• Data records

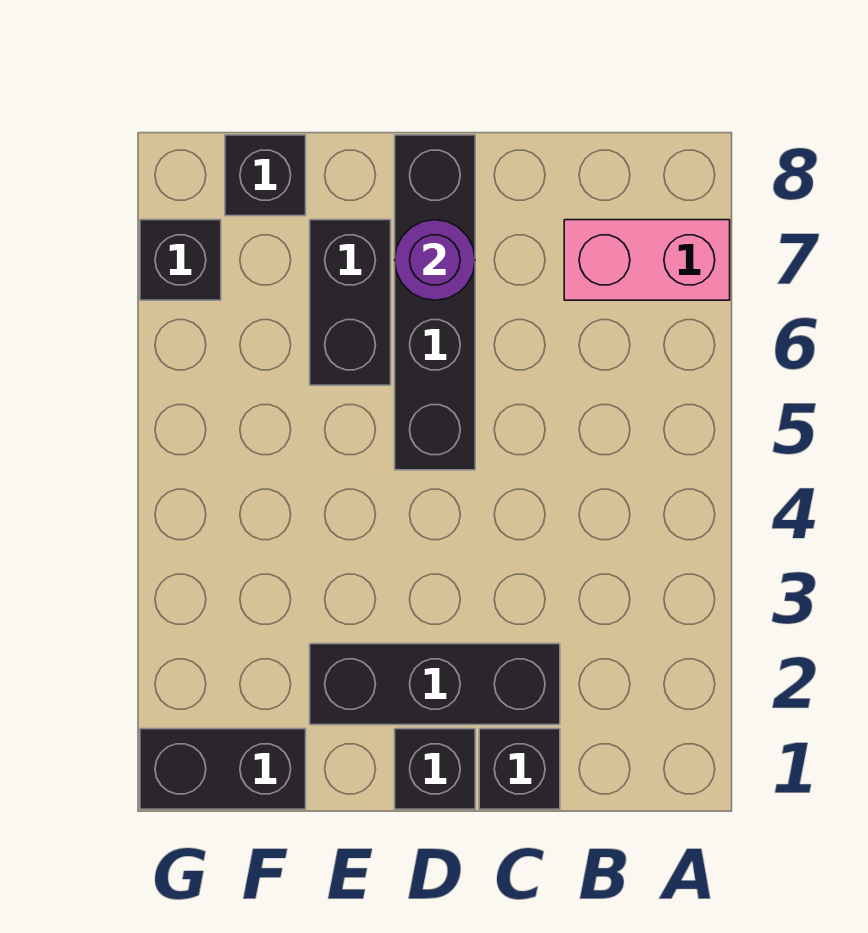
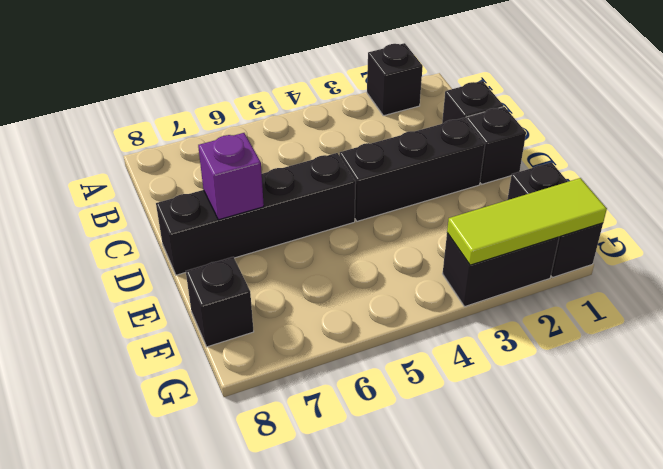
pink brick A7:B7 level 1 -> none
black brick C2:E2 level 1 -> black brick D2:D4 level 1
purple round brick D7 level 2 -> purple brick D7 level 2
black brick E6:E7 level 1 -> black brick G2:G3 level 1
none -> lime tile G1:G3 level 2
black brick G7 level 1 -> black brick A2 level 1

• Exercise objective
Your answer should consist of the lines from the listing that hold the word "black".

• Result for this task
black brick C2:E2 level 1 -> black brick D2:D4 level 1
black brick E6:E7 level 1 -> black brick G2:G3 level 1
black brick G7 level 1 -> black brick A2 level 1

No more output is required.